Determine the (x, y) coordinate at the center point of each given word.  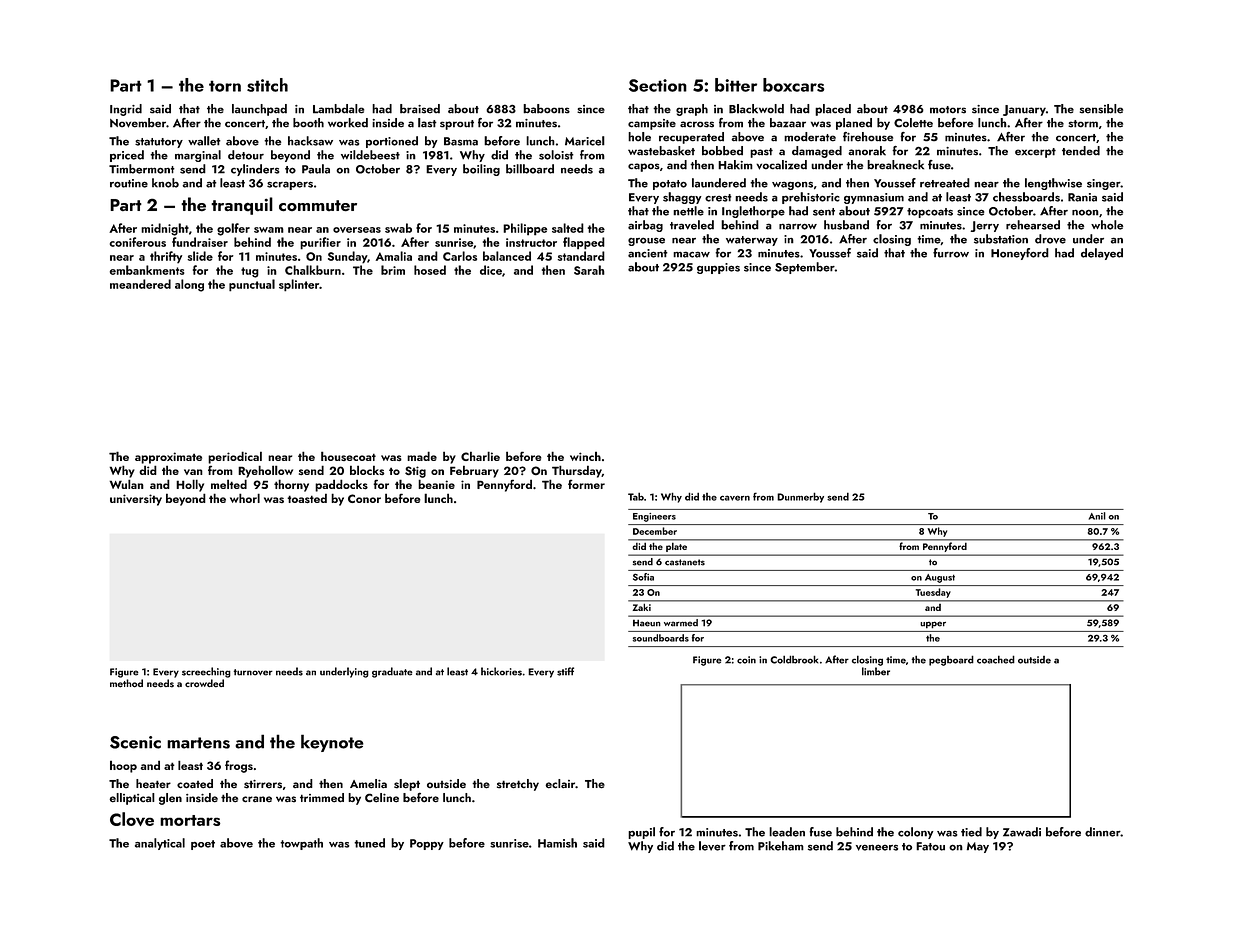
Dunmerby (800, 497)
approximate (168, 458)
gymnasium (874, 198)
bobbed (722, 151)
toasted (307, 498)
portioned (392, 142)
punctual (252, 285)
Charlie (480, 456)
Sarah (589, 270)
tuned (369, 843)
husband (846, 225)
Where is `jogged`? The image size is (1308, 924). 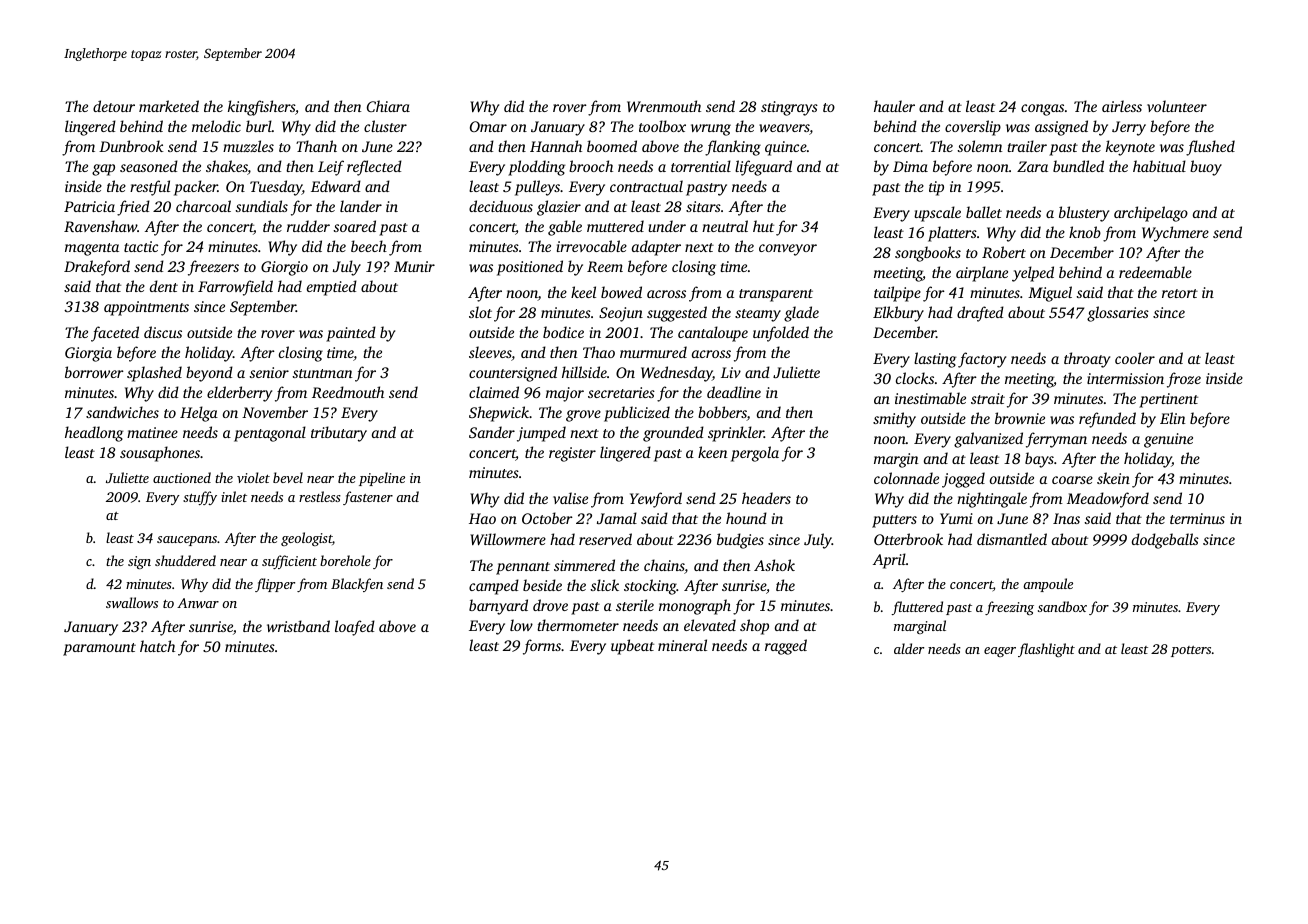 jogged is located at coordinates (963, 480).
====
- What is expected
Please write out the data from the line containing "gymnasium (874, 198)" through the line containing "husband (846, 225)", both included, and nothing else.

- Task result
gymnasium (874, 198)
bobbed (722, 151)
toasted (307, 498)
portioned (392, 142)
punctual (252, 285)
Charlie (480, 456)
Sarah (589, 270)
tuned (369, 843)
husband (846, 225)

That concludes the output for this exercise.